§ TASK BRIEF:
Among the entries below, one line contains "red square: (66, 69) -> (89, 15), moved" and another contains "green triangle: (16, 237)". Transcribe those two lines and every line between them, exactly.

§ DATA:
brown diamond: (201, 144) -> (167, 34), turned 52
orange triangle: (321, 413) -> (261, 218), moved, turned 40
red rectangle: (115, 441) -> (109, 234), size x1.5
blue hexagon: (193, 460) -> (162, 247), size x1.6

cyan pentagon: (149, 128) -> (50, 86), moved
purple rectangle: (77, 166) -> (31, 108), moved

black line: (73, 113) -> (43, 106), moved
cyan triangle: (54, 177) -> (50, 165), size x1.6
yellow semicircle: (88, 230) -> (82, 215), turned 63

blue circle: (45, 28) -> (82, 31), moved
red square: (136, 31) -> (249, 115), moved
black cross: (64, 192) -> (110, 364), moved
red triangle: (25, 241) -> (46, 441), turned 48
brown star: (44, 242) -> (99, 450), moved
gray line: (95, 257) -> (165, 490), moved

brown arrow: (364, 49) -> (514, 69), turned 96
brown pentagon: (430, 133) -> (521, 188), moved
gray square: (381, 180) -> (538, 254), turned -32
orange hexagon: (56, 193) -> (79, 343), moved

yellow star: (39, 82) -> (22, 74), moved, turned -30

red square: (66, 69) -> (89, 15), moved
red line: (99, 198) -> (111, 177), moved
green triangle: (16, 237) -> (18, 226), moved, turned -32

...

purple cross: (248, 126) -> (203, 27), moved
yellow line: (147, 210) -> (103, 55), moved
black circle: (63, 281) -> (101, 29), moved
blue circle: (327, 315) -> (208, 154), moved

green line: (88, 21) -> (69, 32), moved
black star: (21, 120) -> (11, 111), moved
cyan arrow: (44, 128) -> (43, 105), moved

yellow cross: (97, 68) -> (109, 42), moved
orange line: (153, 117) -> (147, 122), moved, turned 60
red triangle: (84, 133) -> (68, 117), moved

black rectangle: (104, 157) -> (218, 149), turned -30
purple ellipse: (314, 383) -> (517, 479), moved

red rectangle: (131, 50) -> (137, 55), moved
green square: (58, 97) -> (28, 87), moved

---

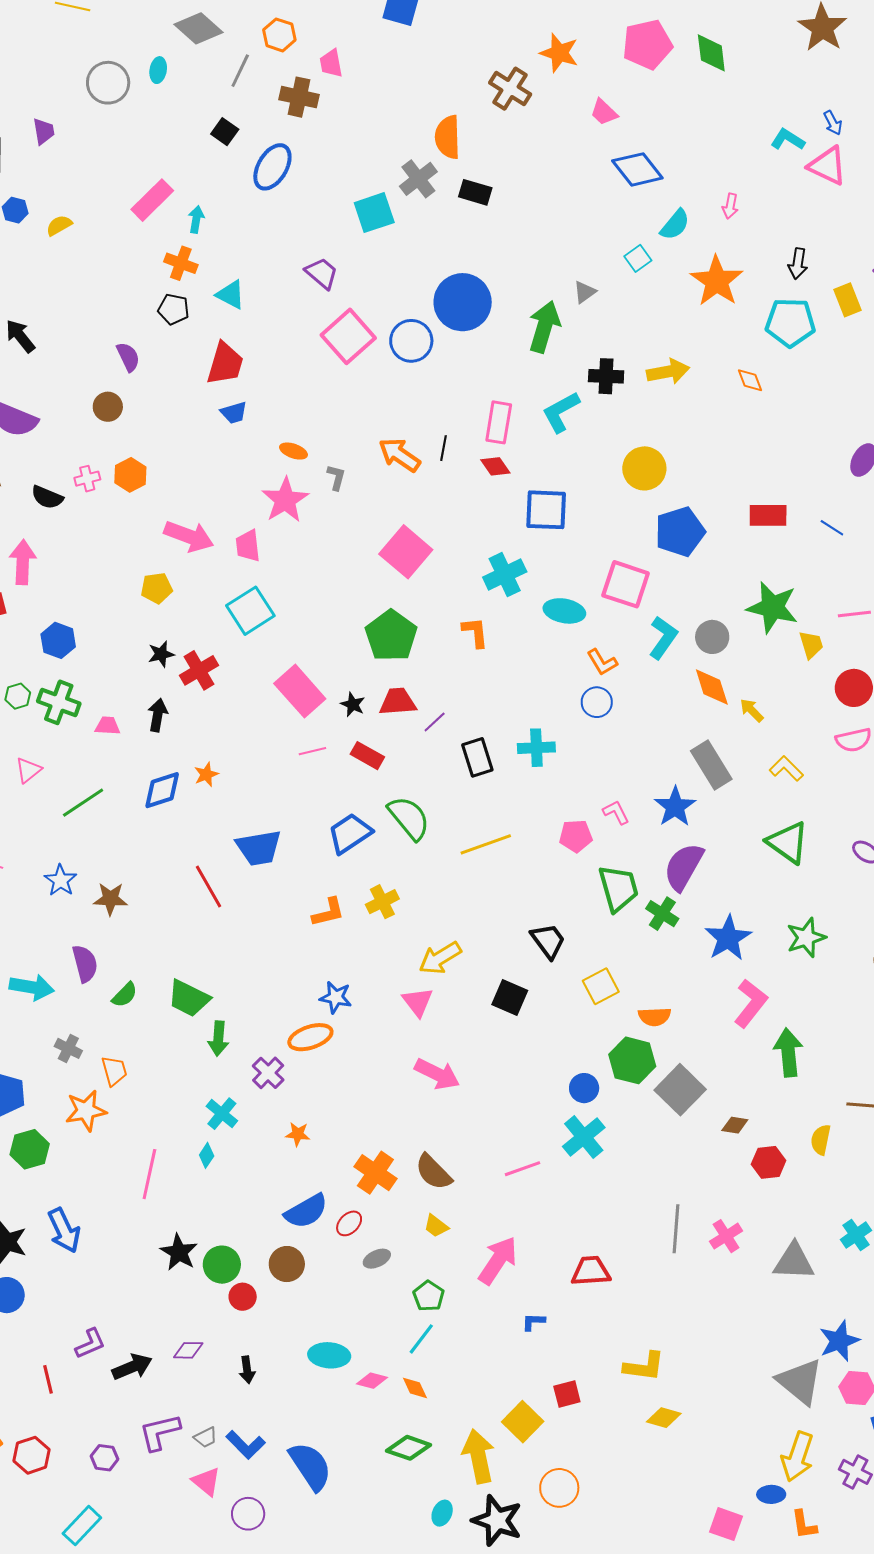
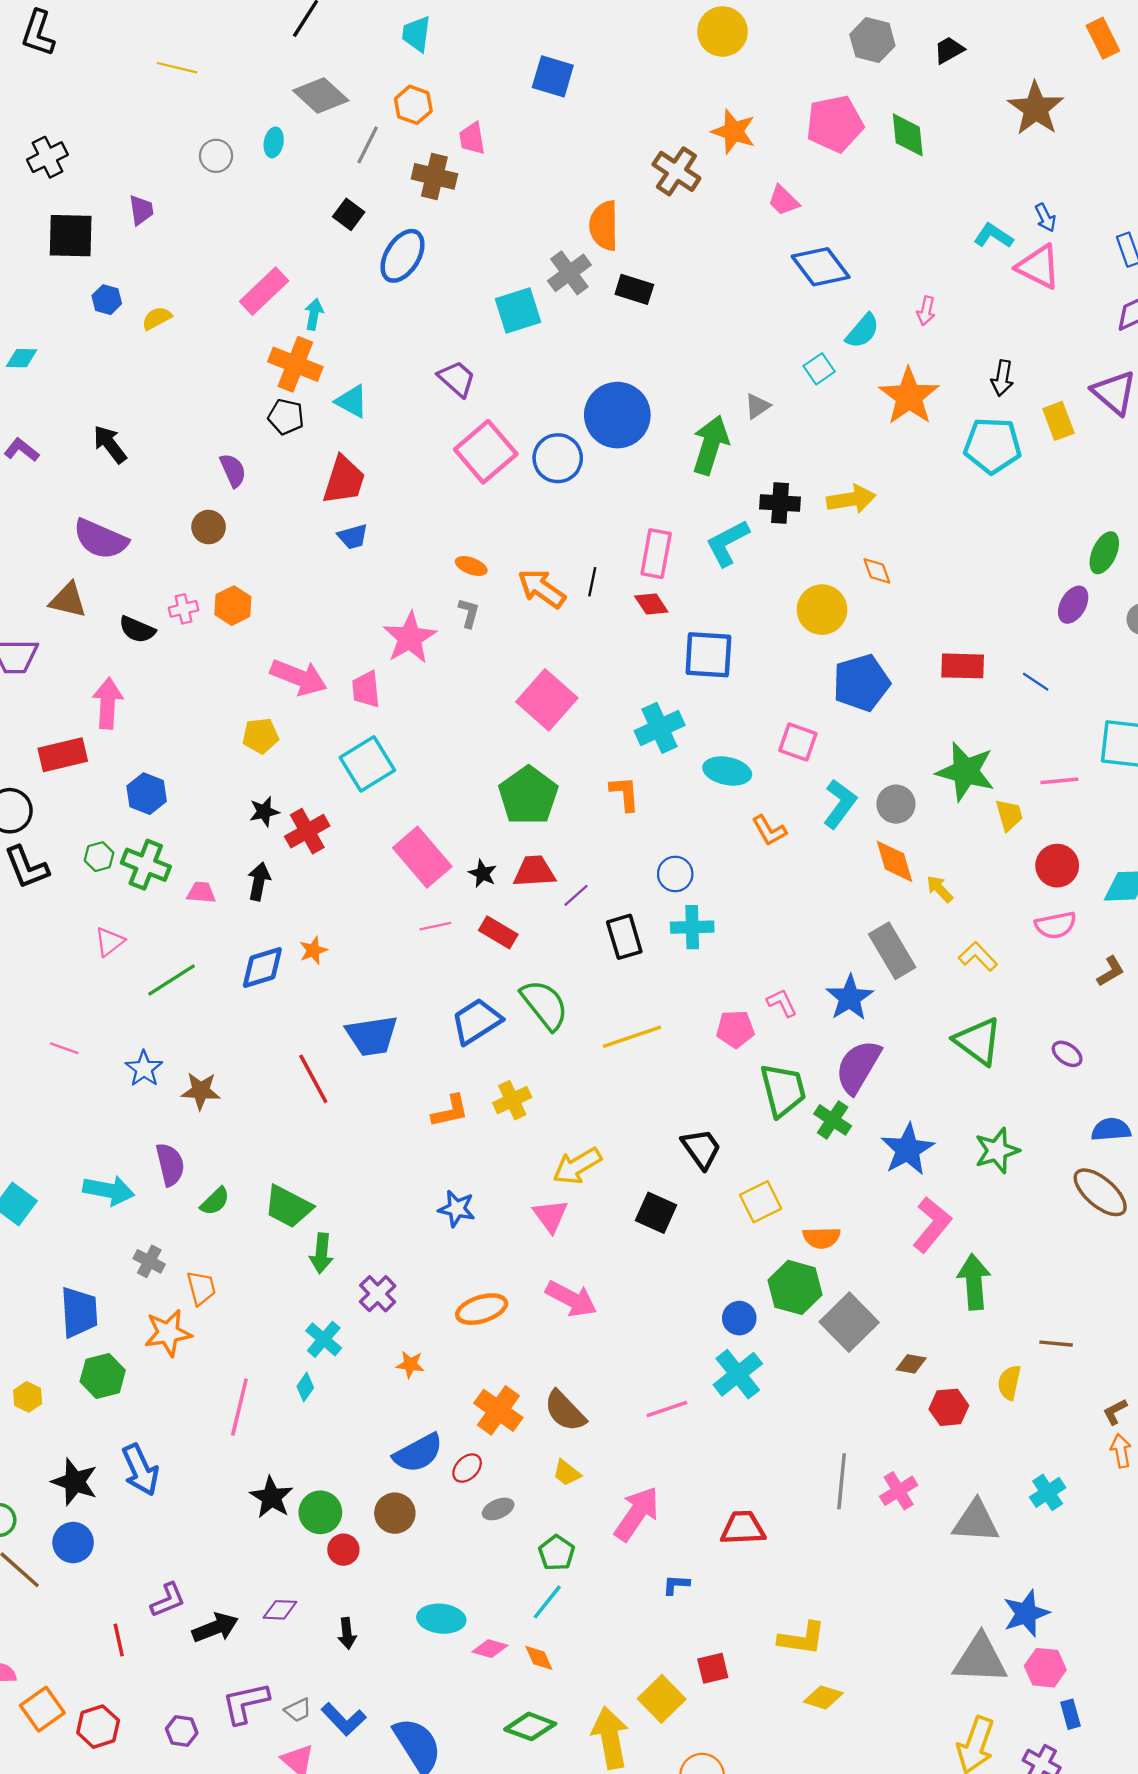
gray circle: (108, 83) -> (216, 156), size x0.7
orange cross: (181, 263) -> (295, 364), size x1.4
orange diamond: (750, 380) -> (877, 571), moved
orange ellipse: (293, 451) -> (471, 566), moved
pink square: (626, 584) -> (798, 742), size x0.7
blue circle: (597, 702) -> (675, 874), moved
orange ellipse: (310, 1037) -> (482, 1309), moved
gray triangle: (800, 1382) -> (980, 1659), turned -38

§ TASK OUTPUT:
red square: (66, 69) -> (89, 15), moved
red line: (99, 198) -> (111, 177), moved
green triangle: (16, 237) -> (18, 226), moved, turned -32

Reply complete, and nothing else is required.